WHAT THE TASK ASKS
Quote the records in full and leave their pictures out.

SUPPLIED RECORDS
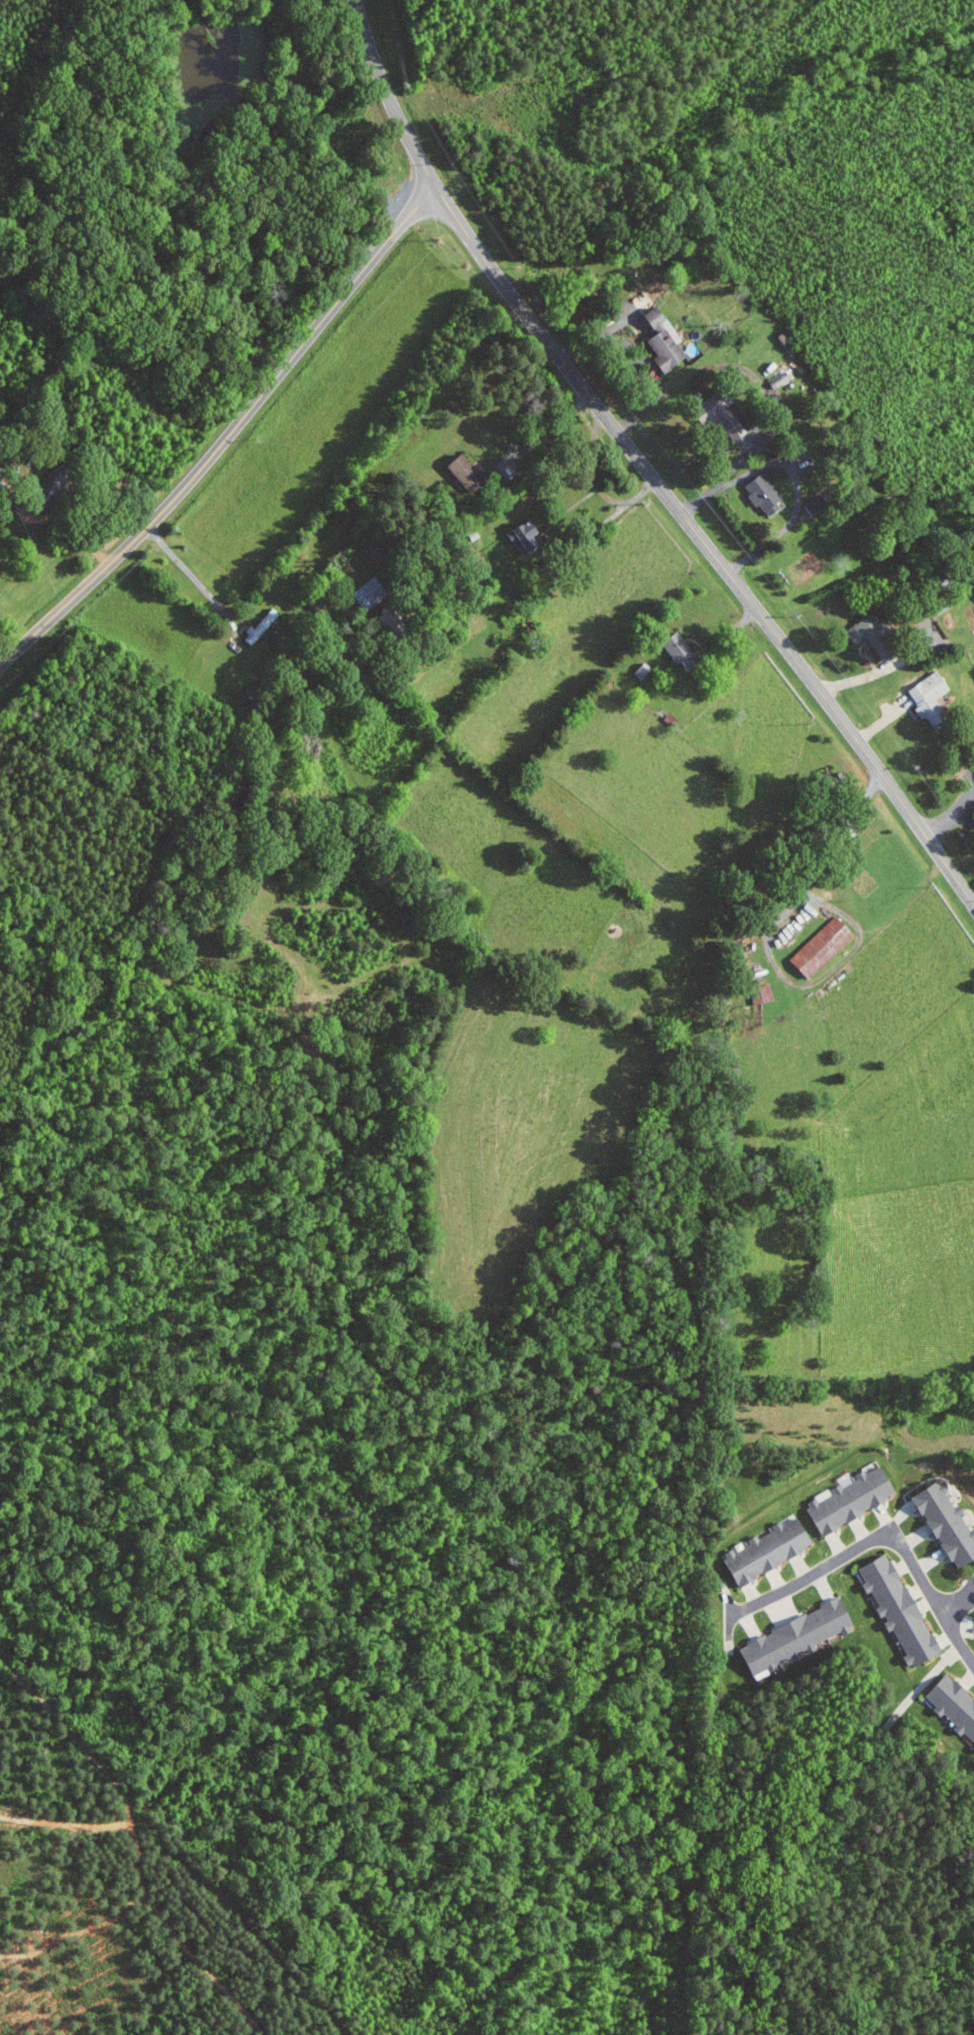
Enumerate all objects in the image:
building: (665, 339)
building: (784, 342)
road: (749, 372)
building: (724, 413)
road: (543, 434)
road: (228, 436)
road: (643, 465)
building: (469, 473)
road: (794, 473)
building: (766, 493)
road: (611, 517)
building: (529, 536)
road: (196, 580)
building: (374, 591)
building: (263, 625)
building: (876, 635)
building: (684, 652)
road: (864, 674)
building: (932, 696)
road: (967, 798)
road: (949, 815)
building: (824, 946)
building: (762, 994)
building: (853, 1499)
building: (948, 1523)
road: (860, 1545)
building: (771, 1550)
building: (901, 1609)
road: (948, 1622)
road: (922, 1686)
building: (955, 1704)

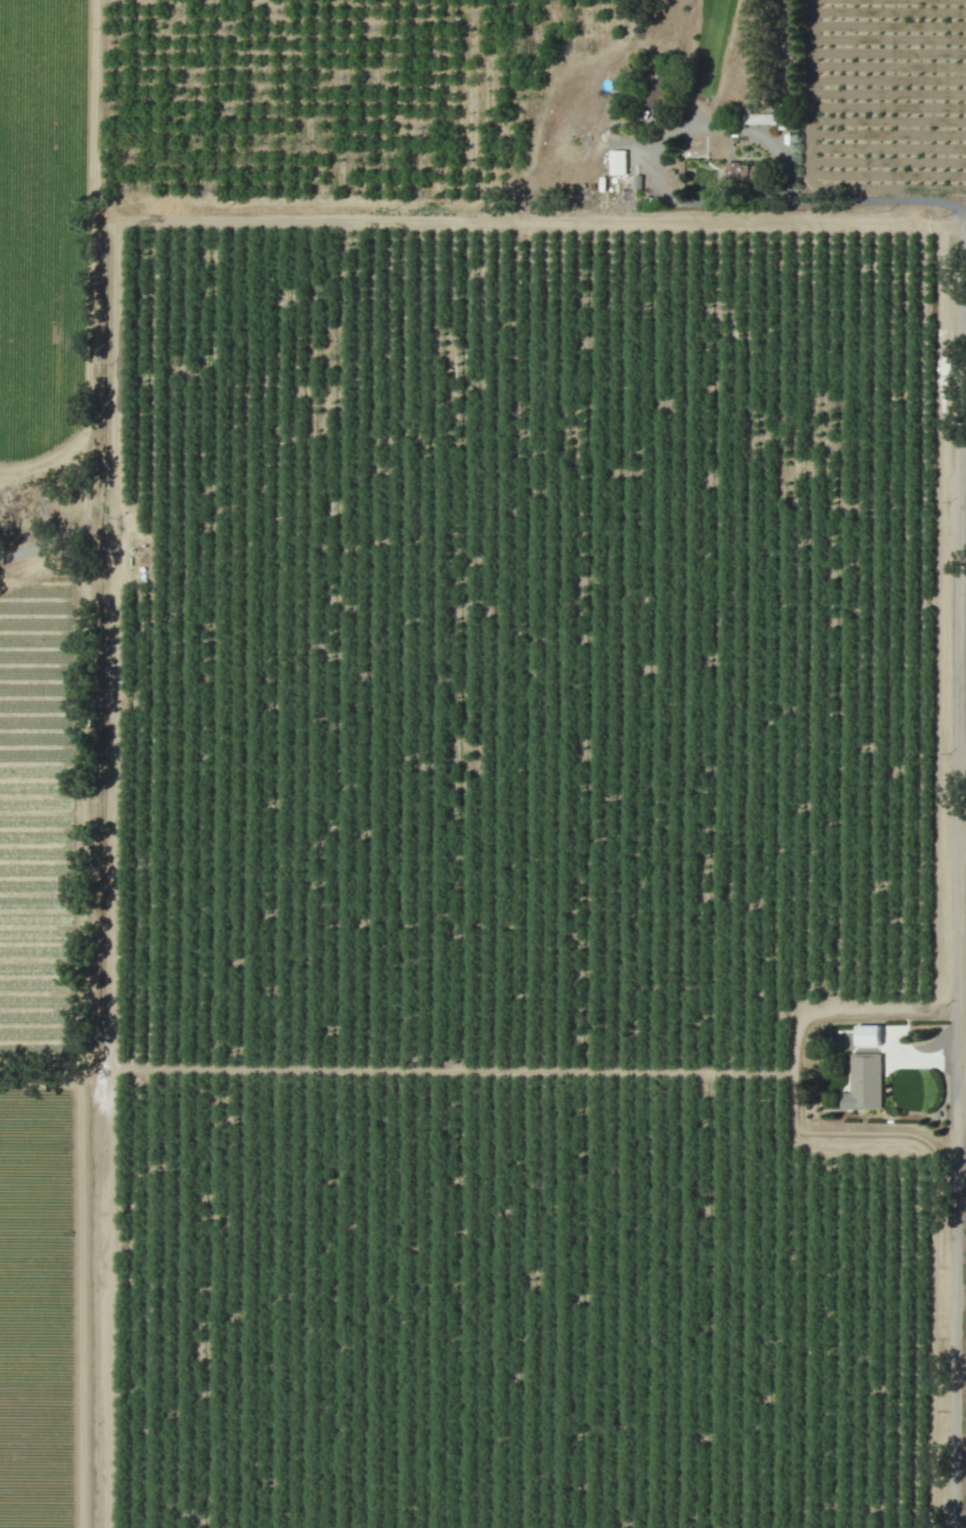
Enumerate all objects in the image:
road: (657, 145)
building: (620, 163)
building: (745, 175)
road: (879, 199)
building: (867, 1035)
road: (960, 1081)
building: (863, 1083)

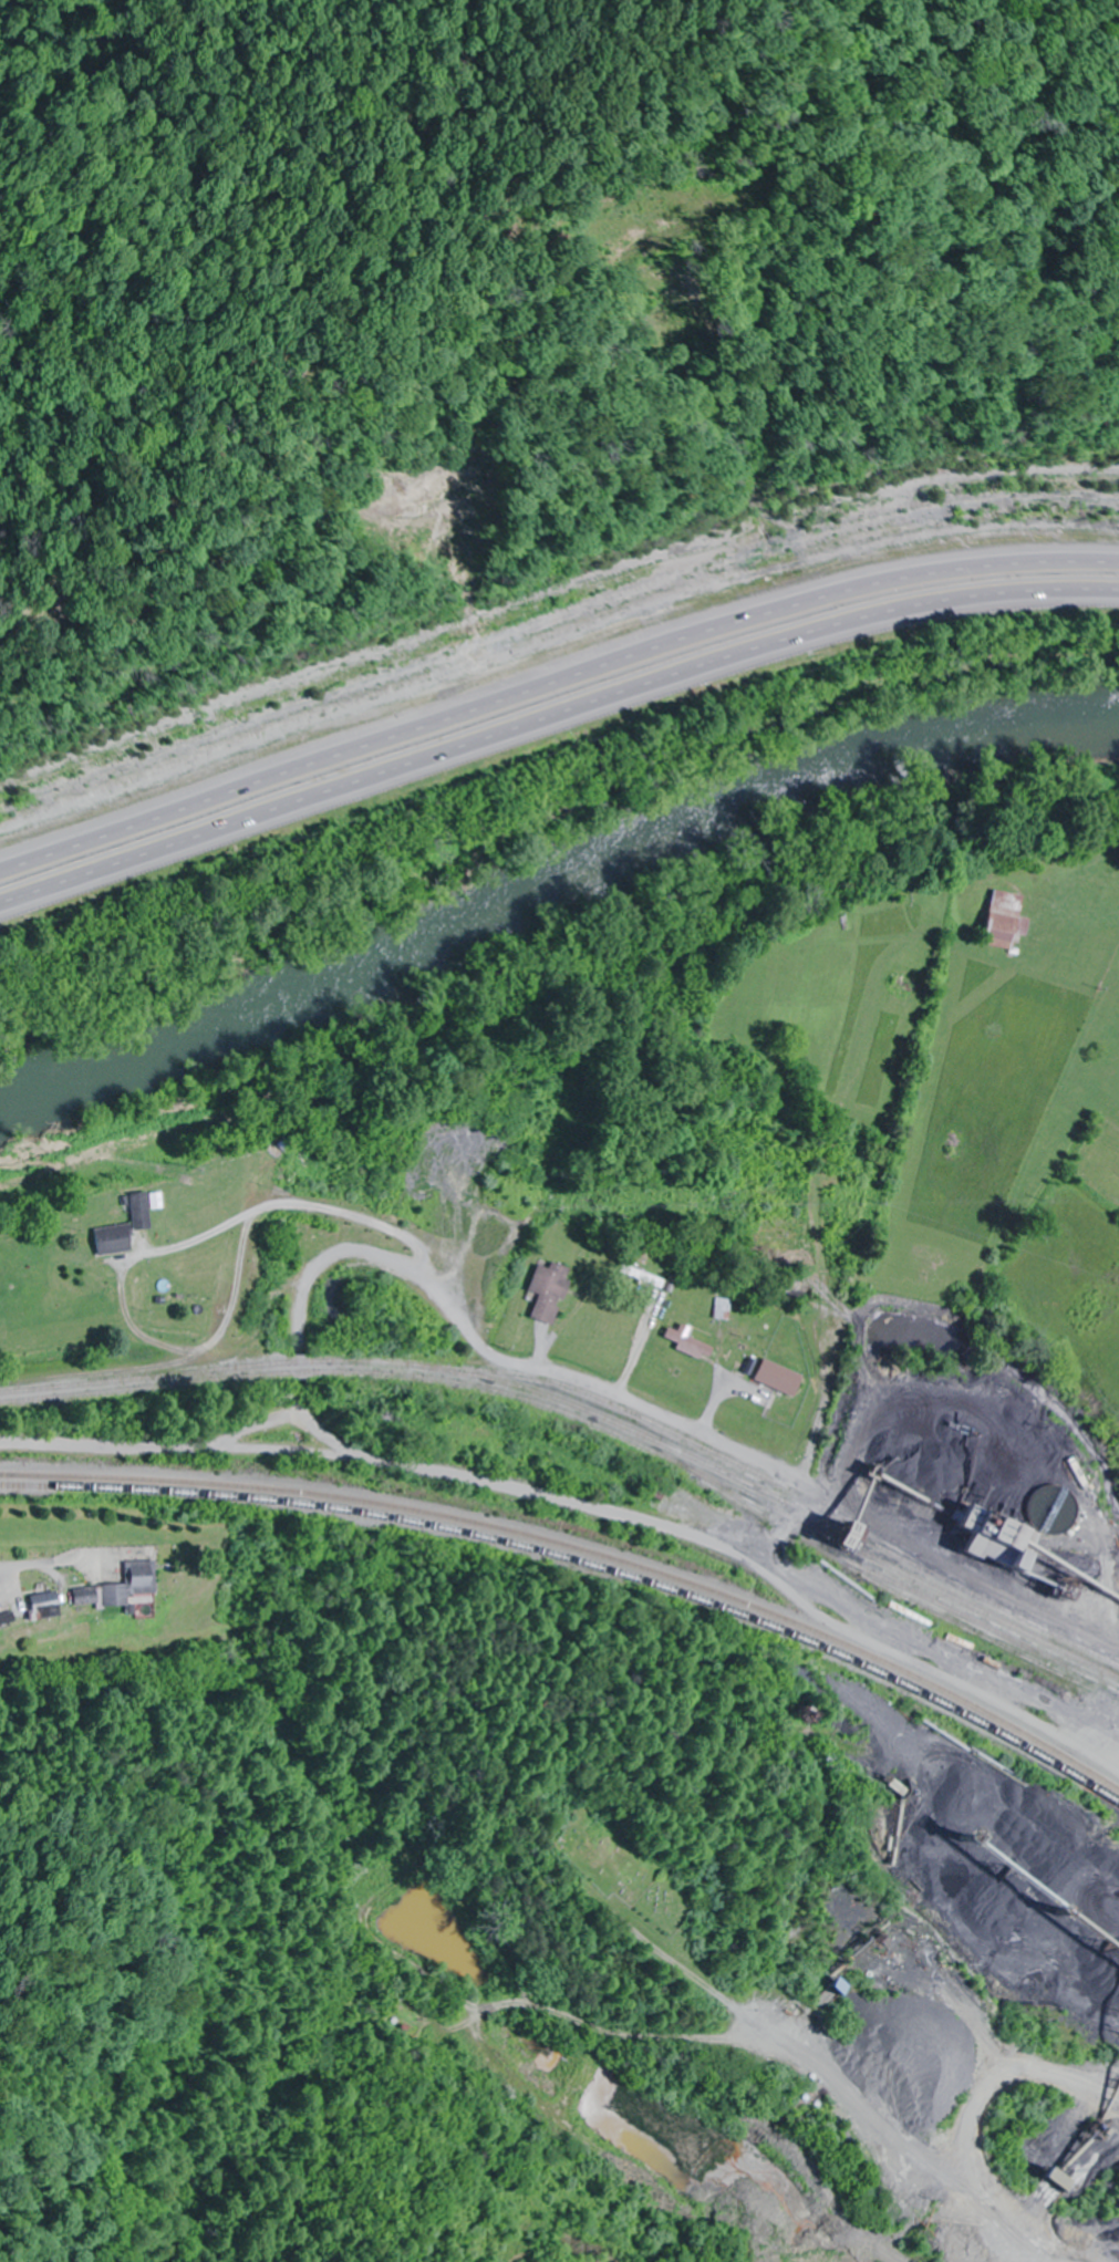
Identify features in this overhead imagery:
road: (552, 685)
road: (552, 722)
river: (557, 904)
building: (1002, 920)
building: (143, 1209)
road: (830, 1211)
building: (112, 1240)
building: (647, 1280)
building: (550, 1292)
building: (188, 1300)
building: (720, 1310)
building: (689, 1343)
road: (217, 1363)
building: (778, 1379)
road: (666, 1414)
road: (278, 1420)
railway: (577, 1450)
road: (587, 1506)
road: (11, 1570)
railway: (579, 1576)
building: (126, 1588)
building: (50, 1607)
road: (986, 2163)
road: (1078, 2172)
road: (1048, 2238)

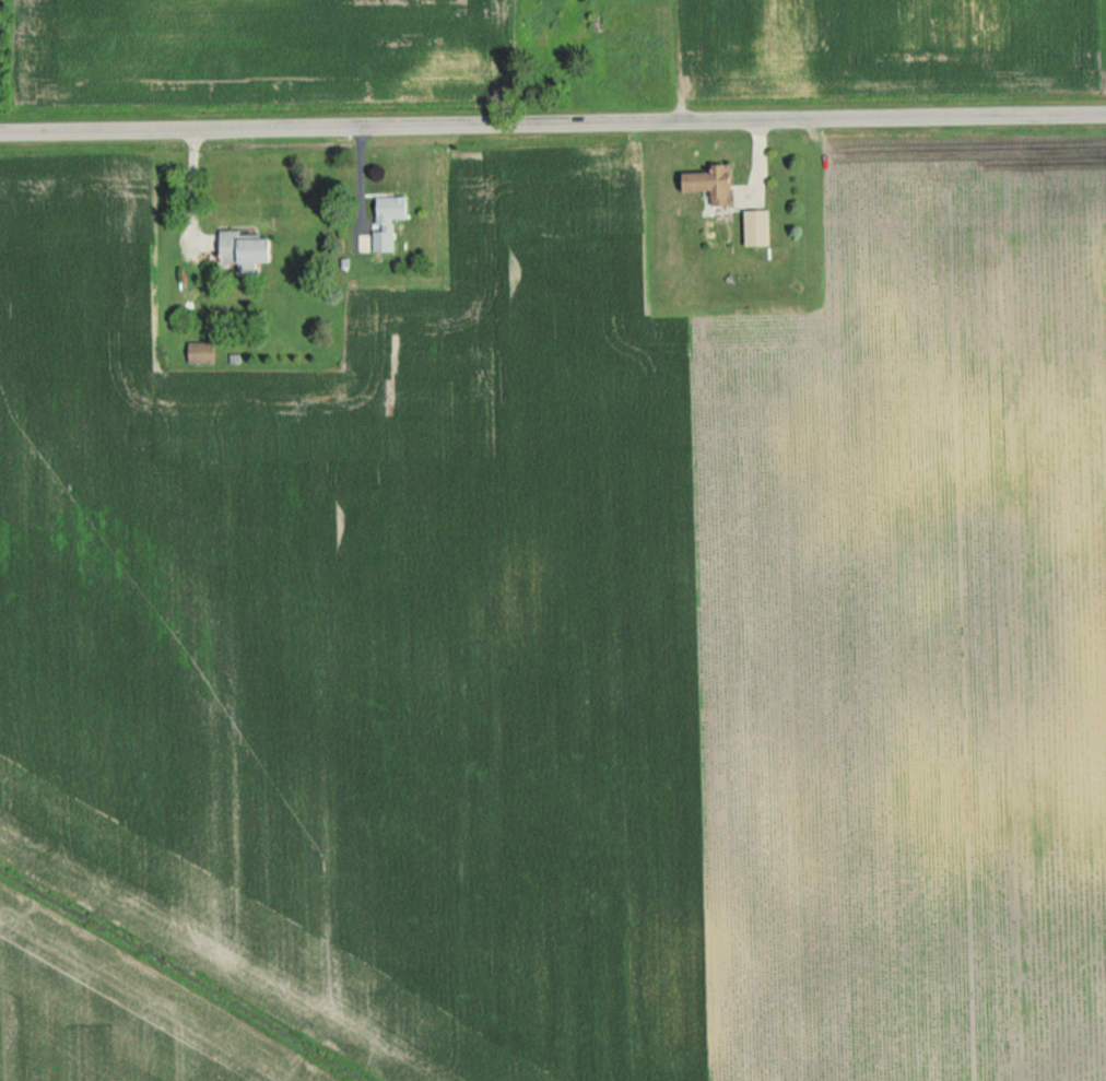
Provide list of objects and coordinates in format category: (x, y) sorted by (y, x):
road: (552, 121)
building: (701, 184)
road: (193, 186)
building: (390, 209)
building: (749, 227)
building: (248, 252)
building: (202, 352)

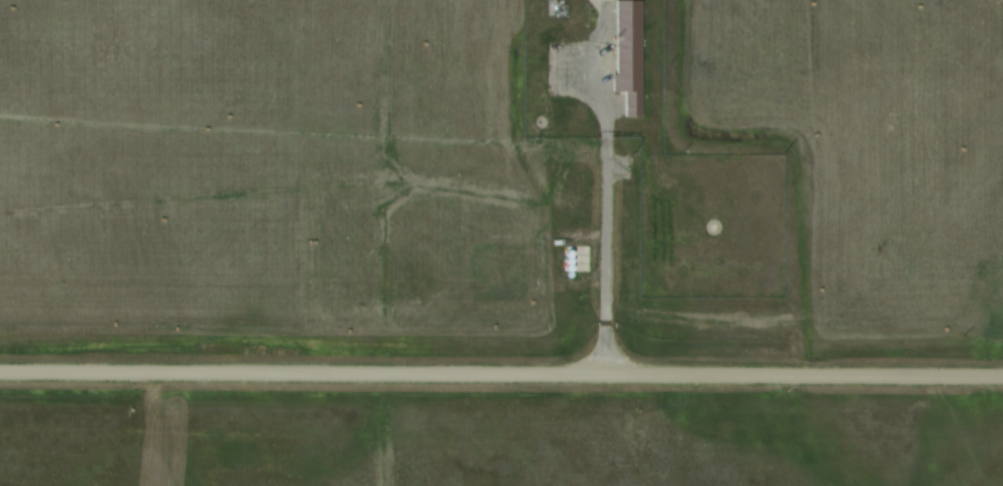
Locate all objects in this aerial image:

ANSWER TO THIS EXERCISE
Enumerate all objects in the image:
building: (665, 339)
building: (784, 342)
road: (749, 372)
building: (724, 413)
road: (543, 434)
road: (228, 436)
road: (643, 465)
building: (469, 473)
road: (794, 473)
building: (766, 493)
road: (611, 517)
building: (529, 536)
road: (196, 580)
building: (374, 591)
building: (263, 625)
building: (876, 635)
building: (684, 652)
road: (864, 674)
building: (932, 696)
road: (967, 798)
road: (949, 815)
building: (824, 946)
building: (762, 994)
building: (853, 1499)
building: (948, 1523)
road: (860, 1545)
building: (771, 1550)
building: (901, 1609)
road: (948, 1622)
road: (922, 1686)
building: (955, 1704)

Enumerate all objects in the image:
road: (657, 145)
building: (620, 163)
building: (745, 175)
road: (879, 199)
building: (867, 1035)
road: (960, 1081)
building: (863, 1083)

Identify features in this overhead imagery:
road: (552, 685)
road: (552, 722)
river: (557, 904)
building: (1002, 920)
building: (143, 1209)
road: (830, 1211)
building: (112, 1240)
building: (647, 1280)
building: (550, 1292)
building: (188, 1300)
building: (720, 1310)
building: (689, 1343)
road: (217, 1363)
building: (778, 1379)
road: (666, 1414)
road: (278, 1420)
railway: (577, 1450)
road: (587, 1506)
road: (11, 1570)
railway: (579, 1576)
building: (126, 1588)
building: (50, 1607)
road: (986, 2163)
road: (1078, 2172)
road: (1048, 2238)

Provide list of objects and coordinates in format category: (x, y) sorted by (y, x):
road: (552, 121)
building: (701, 184)
road: (193, 186)
building: (390, 209)
building: (749, 227)
building: (248, 252)
building: (202, 352)

Locate all objects in this aerial image:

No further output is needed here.